**TASK INSTRUCTIONS**
Going through the data below, please show each line containing the string "DGND".
··· DATA UNDER STUDY ···
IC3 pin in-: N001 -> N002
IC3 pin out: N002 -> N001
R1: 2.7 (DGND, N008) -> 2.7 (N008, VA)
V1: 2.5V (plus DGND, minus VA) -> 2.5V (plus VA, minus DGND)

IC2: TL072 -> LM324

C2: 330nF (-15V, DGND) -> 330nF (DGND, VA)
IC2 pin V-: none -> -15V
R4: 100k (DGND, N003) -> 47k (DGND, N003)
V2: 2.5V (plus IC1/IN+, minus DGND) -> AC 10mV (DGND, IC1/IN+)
···
**ANSWER SECTION**
R1: 2.7 (DGND, N008) -> 2.7 (N008, VA)
V1: 2.5V (plus DGND, minus VA) -> 2.5V (plus VA, minus DGND)
C2: 330nF (-15V, DGND) -> 330nF (DGND, VA)
R4: 100k (DGND, N003) -> 47k (DGND, N003)
V2: 2.5V (plus IC1/IN+, minus DGND) -> AC 10mV (DGND, IC1/IN+)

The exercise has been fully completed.